» What this task involves
Go through the data line by line from the top, retyping each exactly, and end with the line that contains "cyan brick D10:D11".
[Opening Data extract section]
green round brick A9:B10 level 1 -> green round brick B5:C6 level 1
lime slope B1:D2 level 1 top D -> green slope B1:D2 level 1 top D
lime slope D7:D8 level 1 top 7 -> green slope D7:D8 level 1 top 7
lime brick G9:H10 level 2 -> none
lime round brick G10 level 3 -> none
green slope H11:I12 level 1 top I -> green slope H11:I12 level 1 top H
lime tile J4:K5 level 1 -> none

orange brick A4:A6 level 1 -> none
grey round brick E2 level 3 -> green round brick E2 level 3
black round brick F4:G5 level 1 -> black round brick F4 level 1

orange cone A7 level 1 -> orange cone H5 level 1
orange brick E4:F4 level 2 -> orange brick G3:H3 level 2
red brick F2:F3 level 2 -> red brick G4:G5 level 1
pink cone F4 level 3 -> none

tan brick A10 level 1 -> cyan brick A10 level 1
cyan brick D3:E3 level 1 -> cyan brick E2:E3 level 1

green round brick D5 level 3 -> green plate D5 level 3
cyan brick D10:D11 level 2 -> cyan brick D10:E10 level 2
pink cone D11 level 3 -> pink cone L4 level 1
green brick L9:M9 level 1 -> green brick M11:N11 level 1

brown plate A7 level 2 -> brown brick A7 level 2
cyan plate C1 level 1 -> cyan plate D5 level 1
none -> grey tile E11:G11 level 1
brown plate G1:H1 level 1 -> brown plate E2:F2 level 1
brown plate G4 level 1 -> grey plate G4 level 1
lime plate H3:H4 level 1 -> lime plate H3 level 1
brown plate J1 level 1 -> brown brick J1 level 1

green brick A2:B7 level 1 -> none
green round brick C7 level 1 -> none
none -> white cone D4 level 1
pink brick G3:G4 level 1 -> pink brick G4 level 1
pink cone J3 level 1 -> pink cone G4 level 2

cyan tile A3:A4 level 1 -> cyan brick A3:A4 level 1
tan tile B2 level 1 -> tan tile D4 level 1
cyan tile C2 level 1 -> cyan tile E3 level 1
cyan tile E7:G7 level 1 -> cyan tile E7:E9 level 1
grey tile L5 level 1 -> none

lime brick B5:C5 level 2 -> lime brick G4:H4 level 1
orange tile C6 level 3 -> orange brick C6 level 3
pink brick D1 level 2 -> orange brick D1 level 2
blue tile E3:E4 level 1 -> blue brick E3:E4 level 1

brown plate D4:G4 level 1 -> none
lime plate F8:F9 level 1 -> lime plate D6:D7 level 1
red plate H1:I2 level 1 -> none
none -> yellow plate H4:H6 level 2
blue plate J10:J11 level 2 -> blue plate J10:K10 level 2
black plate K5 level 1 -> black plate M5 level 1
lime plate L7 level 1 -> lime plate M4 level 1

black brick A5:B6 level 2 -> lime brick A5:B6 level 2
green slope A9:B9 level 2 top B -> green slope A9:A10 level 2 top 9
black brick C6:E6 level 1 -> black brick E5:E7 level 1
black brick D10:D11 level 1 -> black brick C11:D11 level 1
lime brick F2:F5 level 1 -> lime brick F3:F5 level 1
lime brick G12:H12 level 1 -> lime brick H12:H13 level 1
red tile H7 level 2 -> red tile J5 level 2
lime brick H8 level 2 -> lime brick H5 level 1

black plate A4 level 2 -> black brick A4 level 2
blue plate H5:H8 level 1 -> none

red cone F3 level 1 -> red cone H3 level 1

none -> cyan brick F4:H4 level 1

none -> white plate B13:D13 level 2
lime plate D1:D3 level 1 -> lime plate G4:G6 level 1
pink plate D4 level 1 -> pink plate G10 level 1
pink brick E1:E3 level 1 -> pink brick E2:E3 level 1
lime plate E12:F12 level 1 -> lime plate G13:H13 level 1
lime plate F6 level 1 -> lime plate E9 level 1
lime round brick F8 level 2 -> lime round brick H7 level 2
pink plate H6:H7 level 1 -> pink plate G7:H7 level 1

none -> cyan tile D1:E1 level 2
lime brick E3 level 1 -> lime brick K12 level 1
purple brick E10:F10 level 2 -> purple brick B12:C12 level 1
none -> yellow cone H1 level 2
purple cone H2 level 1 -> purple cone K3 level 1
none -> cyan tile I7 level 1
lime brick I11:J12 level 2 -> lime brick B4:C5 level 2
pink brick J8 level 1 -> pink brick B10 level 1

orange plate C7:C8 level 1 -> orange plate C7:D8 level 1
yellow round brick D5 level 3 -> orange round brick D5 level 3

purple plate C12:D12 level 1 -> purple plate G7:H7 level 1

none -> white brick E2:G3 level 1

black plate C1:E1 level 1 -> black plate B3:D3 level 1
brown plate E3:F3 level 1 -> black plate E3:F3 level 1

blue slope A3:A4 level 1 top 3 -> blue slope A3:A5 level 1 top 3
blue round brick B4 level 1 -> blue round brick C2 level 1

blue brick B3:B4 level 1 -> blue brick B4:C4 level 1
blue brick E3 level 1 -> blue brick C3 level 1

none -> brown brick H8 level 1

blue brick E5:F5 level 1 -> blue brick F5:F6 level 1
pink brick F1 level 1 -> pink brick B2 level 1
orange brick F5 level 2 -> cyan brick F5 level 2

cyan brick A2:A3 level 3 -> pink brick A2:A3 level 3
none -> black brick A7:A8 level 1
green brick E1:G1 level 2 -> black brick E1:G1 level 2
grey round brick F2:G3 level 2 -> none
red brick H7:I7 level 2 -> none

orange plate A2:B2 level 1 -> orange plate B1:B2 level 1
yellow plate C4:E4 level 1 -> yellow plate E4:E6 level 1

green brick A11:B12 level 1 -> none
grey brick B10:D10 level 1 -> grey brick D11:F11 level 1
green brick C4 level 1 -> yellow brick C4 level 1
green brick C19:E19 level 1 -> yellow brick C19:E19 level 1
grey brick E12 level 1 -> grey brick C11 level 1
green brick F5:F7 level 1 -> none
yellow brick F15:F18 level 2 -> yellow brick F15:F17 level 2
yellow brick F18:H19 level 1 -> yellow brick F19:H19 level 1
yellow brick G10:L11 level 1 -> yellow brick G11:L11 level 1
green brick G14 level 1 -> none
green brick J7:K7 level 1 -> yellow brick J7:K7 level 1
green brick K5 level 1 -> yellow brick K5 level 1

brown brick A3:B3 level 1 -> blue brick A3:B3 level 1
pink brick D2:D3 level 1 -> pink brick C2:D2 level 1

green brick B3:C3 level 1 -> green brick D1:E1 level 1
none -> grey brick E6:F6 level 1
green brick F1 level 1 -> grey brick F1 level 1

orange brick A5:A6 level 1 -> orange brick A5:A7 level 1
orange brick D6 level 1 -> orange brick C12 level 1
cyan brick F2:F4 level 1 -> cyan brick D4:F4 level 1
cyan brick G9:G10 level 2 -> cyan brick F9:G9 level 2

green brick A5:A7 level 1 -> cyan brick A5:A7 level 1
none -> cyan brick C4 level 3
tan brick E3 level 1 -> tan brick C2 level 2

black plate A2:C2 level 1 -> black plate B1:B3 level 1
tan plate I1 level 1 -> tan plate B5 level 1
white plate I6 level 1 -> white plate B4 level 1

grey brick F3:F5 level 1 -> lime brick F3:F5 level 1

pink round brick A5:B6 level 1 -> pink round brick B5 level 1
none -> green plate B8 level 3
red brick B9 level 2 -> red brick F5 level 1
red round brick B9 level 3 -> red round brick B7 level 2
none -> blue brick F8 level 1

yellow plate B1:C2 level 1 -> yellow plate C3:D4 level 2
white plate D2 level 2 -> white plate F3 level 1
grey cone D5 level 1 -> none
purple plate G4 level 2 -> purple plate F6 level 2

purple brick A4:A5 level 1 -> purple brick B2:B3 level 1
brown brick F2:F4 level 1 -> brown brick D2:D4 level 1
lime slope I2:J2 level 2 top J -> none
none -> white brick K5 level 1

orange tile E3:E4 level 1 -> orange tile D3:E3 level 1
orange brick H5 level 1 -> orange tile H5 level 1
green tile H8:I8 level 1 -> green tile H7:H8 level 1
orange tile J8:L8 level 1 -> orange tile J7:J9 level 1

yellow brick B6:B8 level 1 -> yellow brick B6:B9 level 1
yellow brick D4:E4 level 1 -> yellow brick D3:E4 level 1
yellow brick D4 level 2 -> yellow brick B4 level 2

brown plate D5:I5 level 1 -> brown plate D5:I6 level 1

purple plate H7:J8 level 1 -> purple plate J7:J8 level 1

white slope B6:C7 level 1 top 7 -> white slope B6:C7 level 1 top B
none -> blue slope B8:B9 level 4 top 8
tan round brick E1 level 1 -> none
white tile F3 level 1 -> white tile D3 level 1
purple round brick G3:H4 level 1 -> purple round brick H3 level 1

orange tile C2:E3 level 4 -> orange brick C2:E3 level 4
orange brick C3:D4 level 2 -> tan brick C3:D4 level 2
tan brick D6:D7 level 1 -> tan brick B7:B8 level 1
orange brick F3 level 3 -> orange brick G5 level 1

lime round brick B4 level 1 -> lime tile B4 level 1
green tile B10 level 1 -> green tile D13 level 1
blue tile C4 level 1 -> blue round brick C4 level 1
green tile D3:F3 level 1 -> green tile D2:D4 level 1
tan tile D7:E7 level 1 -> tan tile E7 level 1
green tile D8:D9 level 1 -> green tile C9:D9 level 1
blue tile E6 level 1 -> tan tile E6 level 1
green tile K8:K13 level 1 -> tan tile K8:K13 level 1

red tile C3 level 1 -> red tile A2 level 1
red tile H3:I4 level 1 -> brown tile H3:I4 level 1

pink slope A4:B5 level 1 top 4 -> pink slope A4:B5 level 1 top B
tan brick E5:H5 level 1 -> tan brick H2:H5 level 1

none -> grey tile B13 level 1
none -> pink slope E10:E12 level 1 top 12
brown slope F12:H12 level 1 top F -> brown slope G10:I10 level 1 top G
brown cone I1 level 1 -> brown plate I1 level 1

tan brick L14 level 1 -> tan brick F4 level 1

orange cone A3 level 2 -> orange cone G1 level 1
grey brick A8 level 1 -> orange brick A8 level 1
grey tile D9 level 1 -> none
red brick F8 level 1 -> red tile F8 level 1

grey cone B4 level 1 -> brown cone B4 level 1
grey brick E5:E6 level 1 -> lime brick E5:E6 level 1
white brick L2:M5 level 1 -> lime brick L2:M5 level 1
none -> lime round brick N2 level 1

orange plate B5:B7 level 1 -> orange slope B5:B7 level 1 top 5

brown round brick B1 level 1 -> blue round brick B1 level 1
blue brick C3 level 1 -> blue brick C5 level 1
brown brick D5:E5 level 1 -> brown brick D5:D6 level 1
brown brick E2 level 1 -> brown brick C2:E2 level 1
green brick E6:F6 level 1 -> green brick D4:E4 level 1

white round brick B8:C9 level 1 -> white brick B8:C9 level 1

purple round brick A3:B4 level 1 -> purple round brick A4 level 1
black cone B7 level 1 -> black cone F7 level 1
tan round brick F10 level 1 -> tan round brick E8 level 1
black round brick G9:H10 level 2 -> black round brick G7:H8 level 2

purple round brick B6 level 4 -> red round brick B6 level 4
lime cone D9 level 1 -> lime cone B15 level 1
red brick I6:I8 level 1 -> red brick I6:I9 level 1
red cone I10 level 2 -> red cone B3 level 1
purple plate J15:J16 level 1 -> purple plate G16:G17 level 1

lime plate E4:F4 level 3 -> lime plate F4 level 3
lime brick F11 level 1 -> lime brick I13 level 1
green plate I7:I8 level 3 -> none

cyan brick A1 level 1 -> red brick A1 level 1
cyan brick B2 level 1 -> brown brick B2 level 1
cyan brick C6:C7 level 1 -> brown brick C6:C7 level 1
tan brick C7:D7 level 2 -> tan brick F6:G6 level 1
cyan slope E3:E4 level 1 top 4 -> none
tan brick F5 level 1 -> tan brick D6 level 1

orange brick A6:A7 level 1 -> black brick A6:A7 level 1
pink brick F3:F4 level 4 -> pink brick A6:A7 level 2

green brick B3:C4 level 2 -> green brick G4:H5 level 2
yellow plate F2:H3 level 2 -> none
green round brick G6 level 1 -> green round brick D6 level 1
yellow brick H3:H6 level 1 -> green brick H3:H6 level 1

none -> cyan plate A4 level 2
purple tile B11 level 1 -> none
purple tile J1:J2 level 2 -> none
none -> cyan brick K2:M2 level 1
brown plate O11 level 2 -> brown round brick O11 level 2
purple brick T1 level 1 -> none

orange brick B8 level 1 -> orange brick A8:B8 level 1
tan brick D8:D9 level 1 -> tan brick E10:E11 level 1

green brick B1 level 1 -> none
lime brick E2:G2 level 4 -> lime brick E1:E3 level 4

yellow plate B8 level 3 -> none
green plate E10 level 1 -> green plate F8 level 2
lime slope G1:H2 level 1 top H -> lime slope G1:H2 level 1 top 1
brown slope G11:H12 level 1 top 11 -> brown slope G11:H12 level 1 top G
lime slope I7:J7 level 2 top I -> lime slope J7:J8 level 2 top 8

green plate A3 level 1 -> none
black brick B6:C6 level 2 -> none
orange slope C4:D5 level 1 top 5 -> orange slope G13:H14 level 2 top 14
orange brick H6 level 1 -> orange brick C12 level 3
[Closing Data extract section]
» Result of the task
green round brick A9:B10 level 1 -> green round brick B5:C6 level 1
lime slope B1:D2 level 1 top D -> green slope B1:D2 level 1 top D
lime slope D7:D8 level 1 top 7 -> green slope D7:D8 level 1 top 7
lime brick G9:H10 level 2 -> none
lime round brick G10 level 3 -> none
green slope H11:I12 level 1 top I -> green slope H11:I12 level 1 top H
lime tile J4:K5 level 1 -> none

orange brick A4:A6 level 1 -> none
grey round brick E2 level 3 -> green round brick E2 level 3
black round brick F4:G5 level 1 -> black round brick F4 level 1

orange cone A7 level 1 -> orange cone H5 level 1
orange brick E4:F4 level 2 -> orange brick G3:H3 level 2
red brick F2:F3 level 2 -> red brick G4:G5 level 1
pink cone F4 level 3 -> none

tan brick A10 level 1 -> cyan brick A10 level 1
cyan brick D3:E3 level 1 -> cyan brick E2:E3 level 1

green round brick D5 level 3 -> green plate D5 level 3
cyan brick D10:D11 level 2 -> cyan brick D10:E10 level 2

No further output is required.